§ **TASK TO COMPLETE**
Print the line containing "R9: 1.5 (+3V3, IC2/PA3)" and all lines after it to the end of the records below, exactly as written. No pictures.

#### EXTRACTED INFORMATION ####

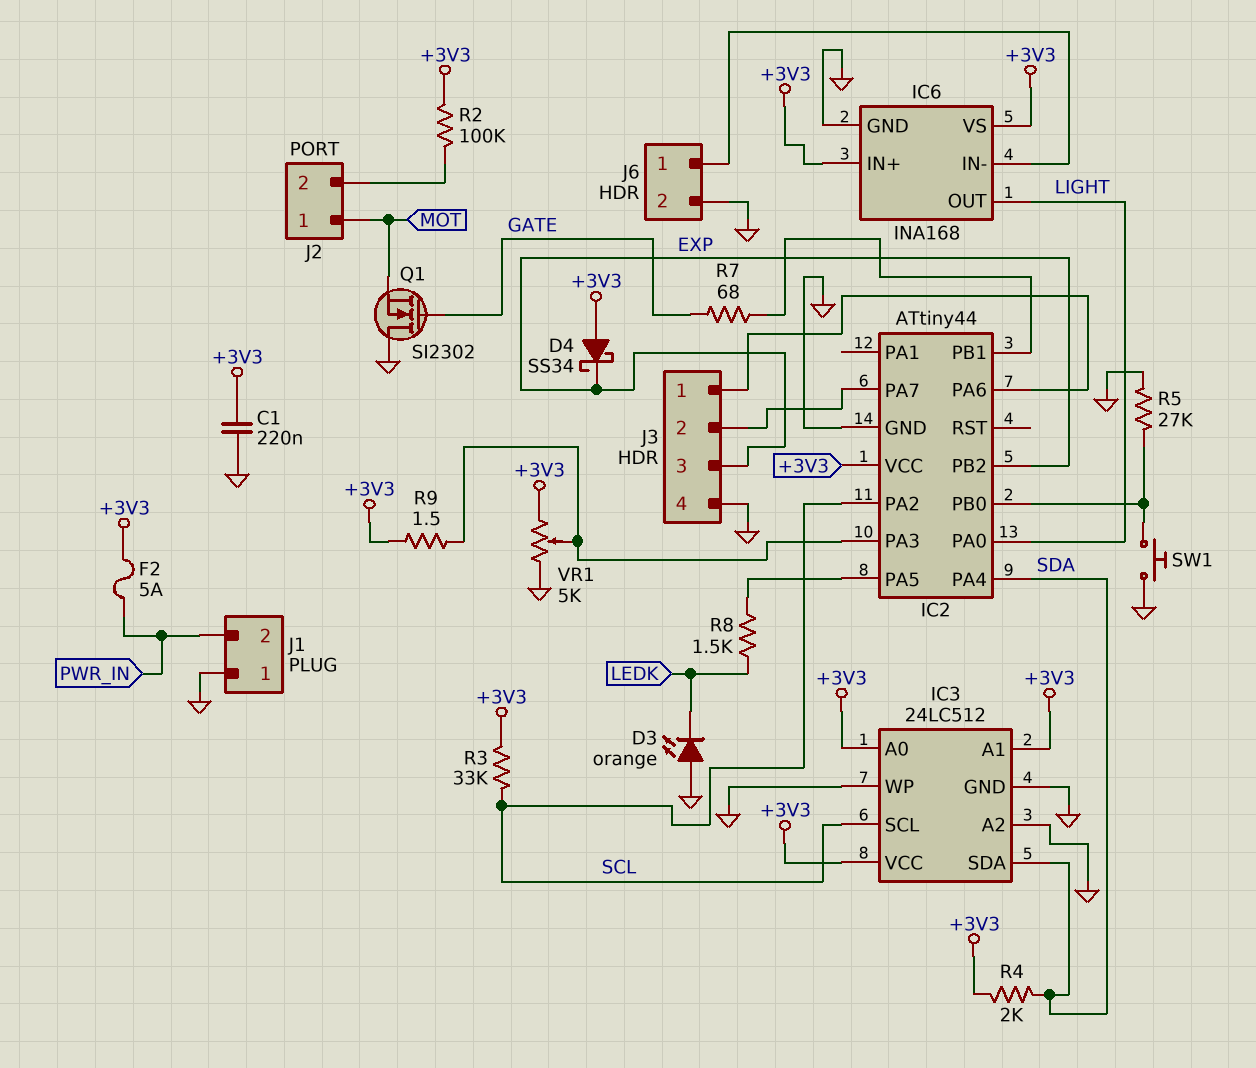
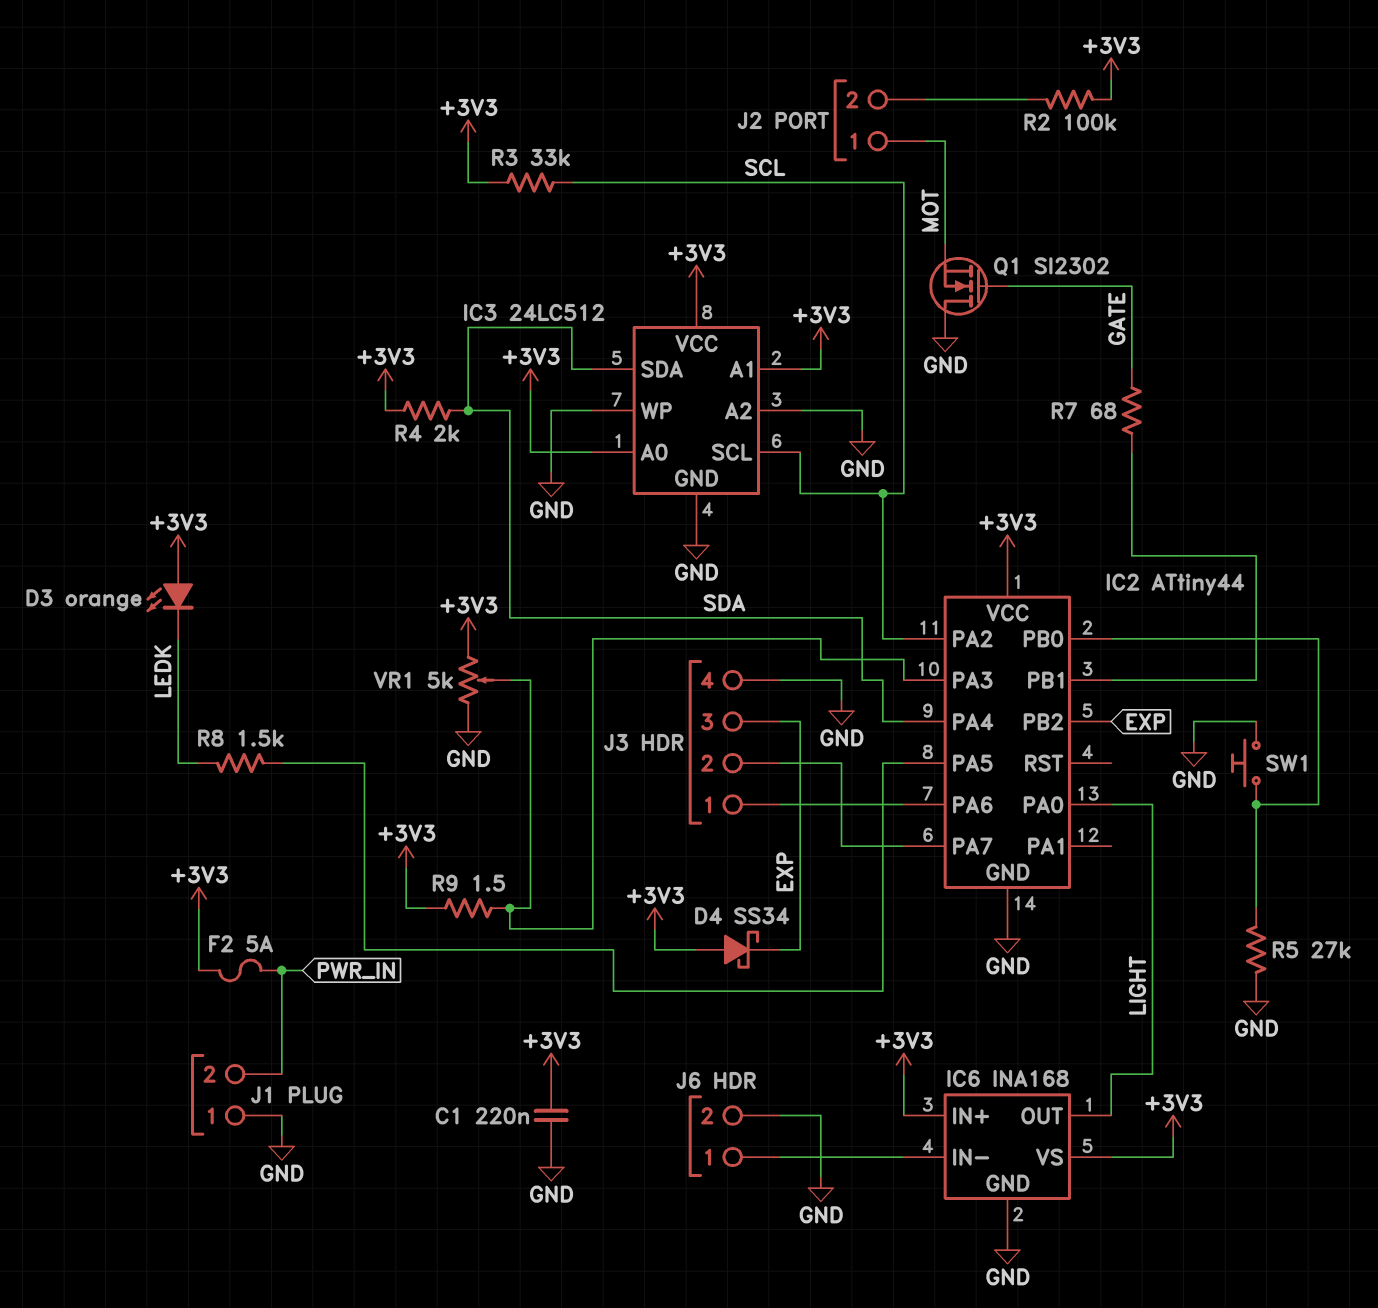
D3: LED orange (A GND, K LEDK) -> LED orange (A +3V3, K LEDK)

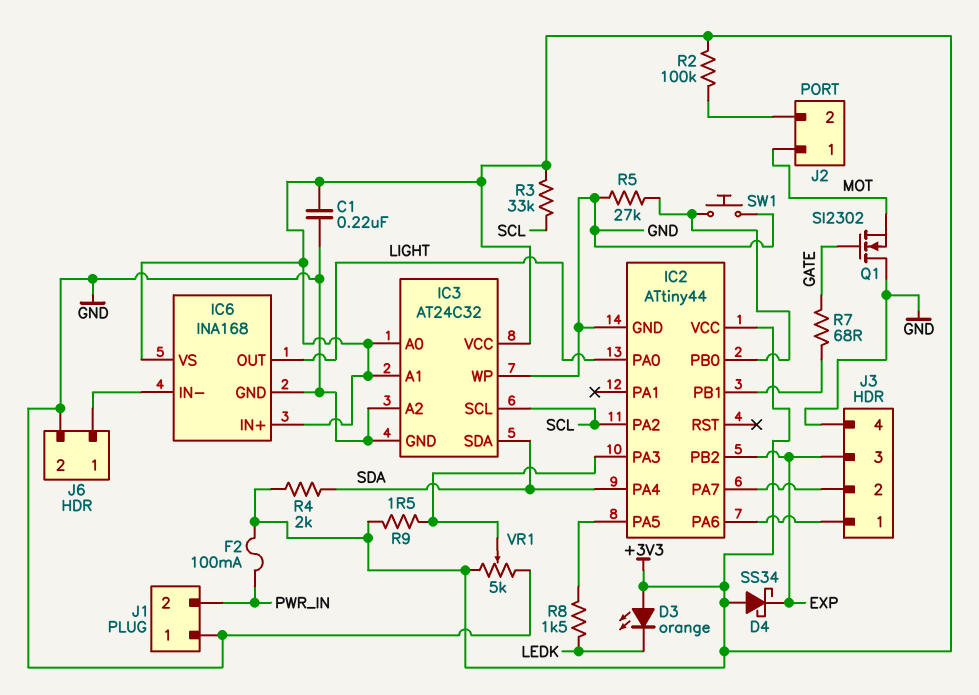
F2: 5A (+3V3, PWR_IN) -> 100mA (+3V3, PWR_IN)
IC3: 24LC512 -> AT24C32

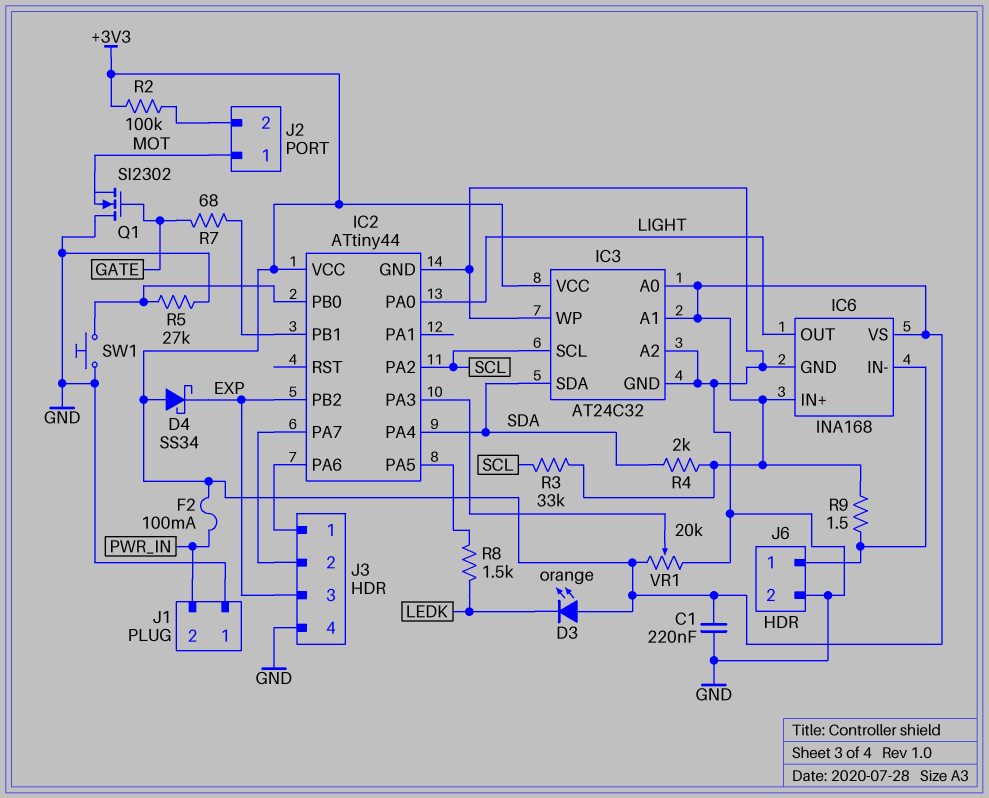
R9: 1.5 (+3V3, IC2/PA3) -> 1.5 (+3V3, IC6/IN-)
VR1: 5k (+3V3, GND, wiper IC2/PA3) -> 20k (+3V3, GND, wiper IC2/PA3)

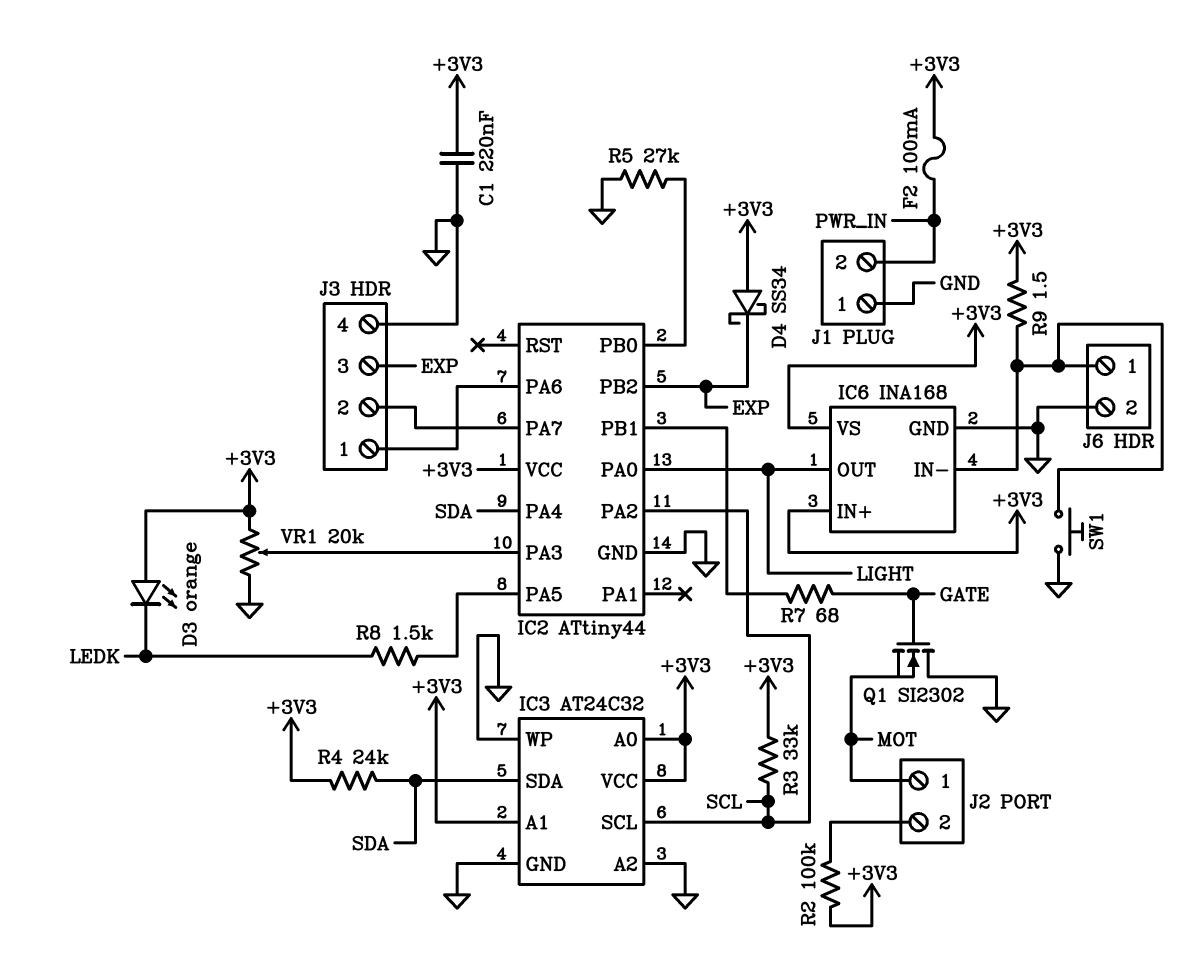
R4: 2k (+3V3, SDA) -> 24k (+3V3, SDA)
SW1: button (GND, IC2/PB0) -> button (GND, IC6/IN-)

####

§ **RESPONSE FOR THIS EXERCISE**
R9: 1.5 (+3V3, IC2/PA3) -> 1.5 (+3V3, IC6/IN-)
VR1: 5k (+3V3, GND, wiper IC2/PA3) -> 20k (+3V3, GND, wiper IC2/PA3)

R4: 2k (+3V3, SDA) -> 24k (+3V3, SDA)
SW1: button (GND, IC2/PB0) -> button (GND, IC6/IN-)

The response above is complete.